Repeat only the lines from the one containing "none -> white spray bottle [522,66,550,136]" to the final line below, exactly as they read, and leave every picture out.

*** Data for this task Section Begins ***

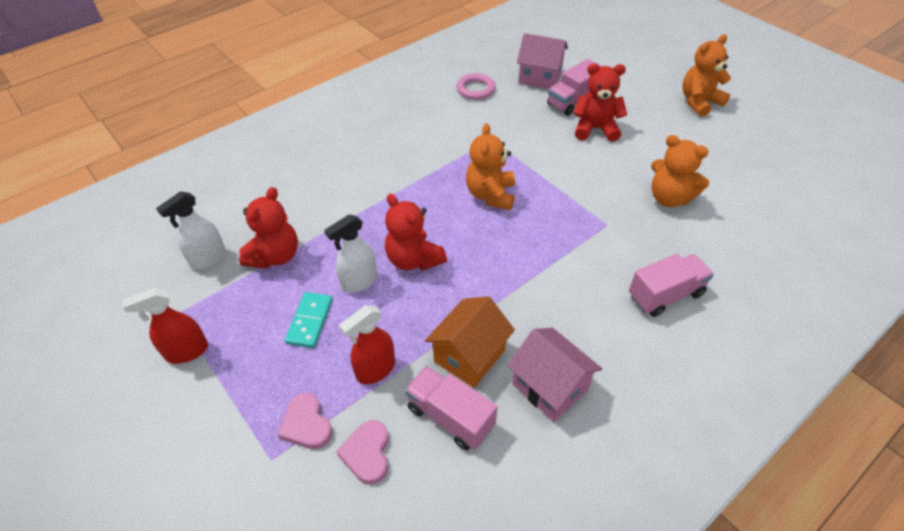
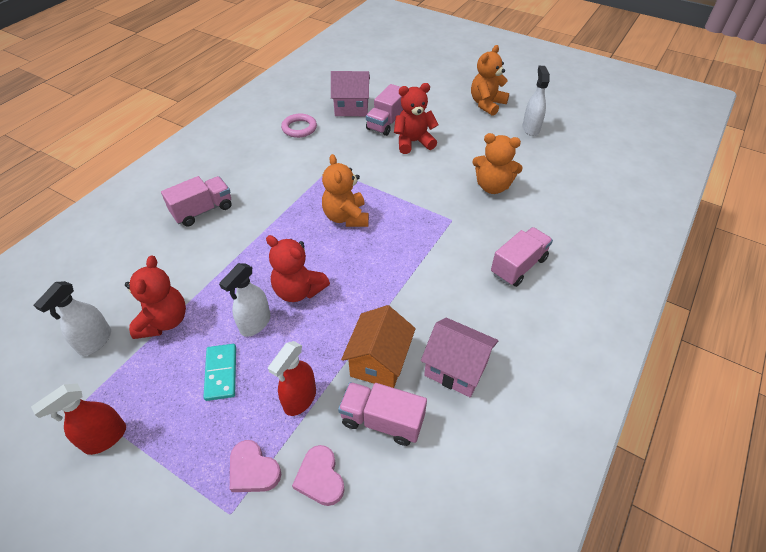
camera: 20 degrees left, 0 degrees up
none -> pink truck [161,176,232,227]
none -> white spray bottle [522,66,550,136]

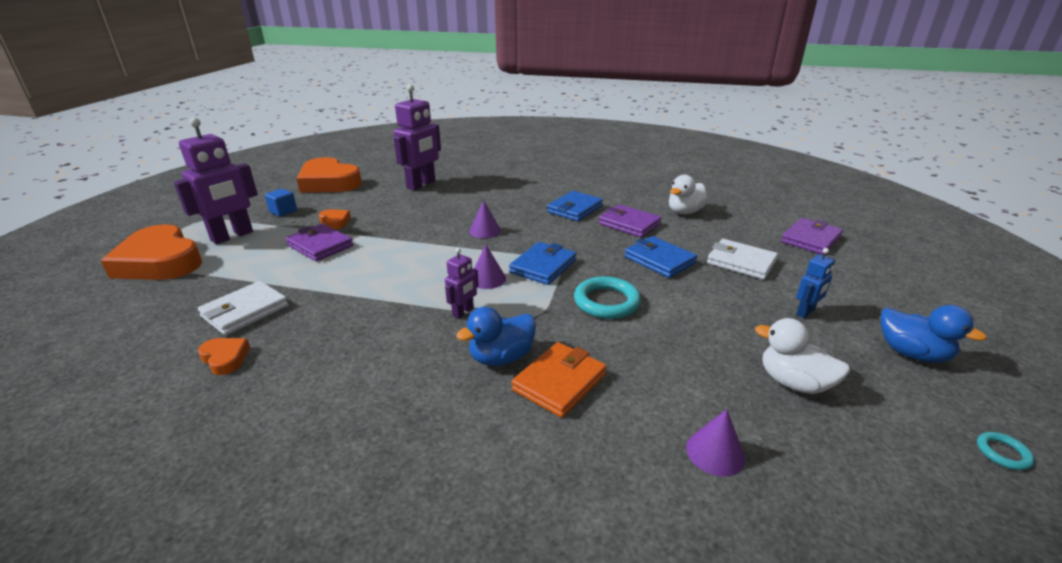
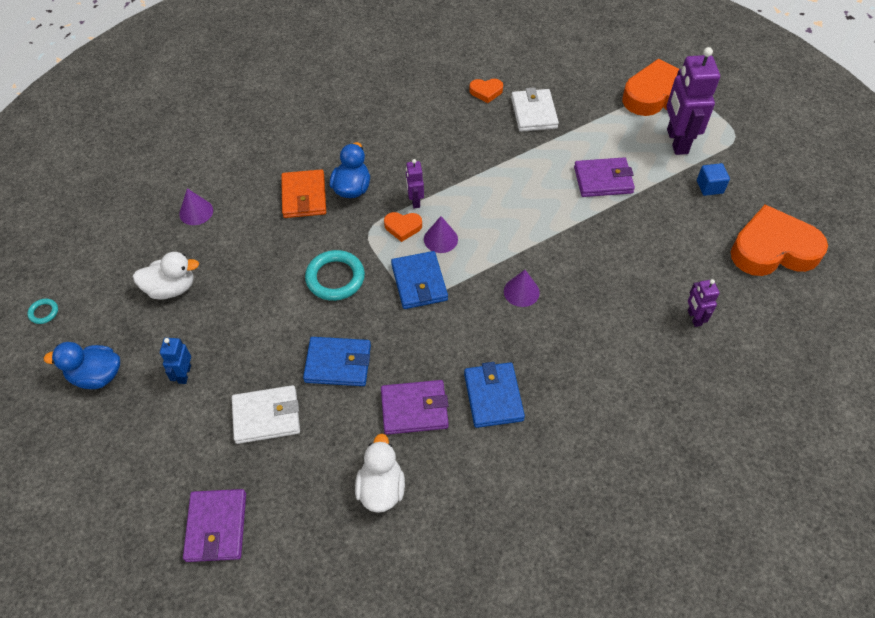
camera: 135 degrees right, 25 degrees up
orange heart [319,209,351,229] -> orange heart moved to [384,212,422,242]
purple robot [394,84,441,190] -> purple robot [688,279,719,327], size x0.49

*** Data for this task Section Ends ***

Your response:
none -> white spray bottle [522,66,550,136]

camera: 135 degrees right, 25 degrees up
orange heart [319,209,351,229] -> orange heart moved to [384,212,422,242]
purple robot [394,84,441,190] -> purple robot [688,279,719,327], size x0.49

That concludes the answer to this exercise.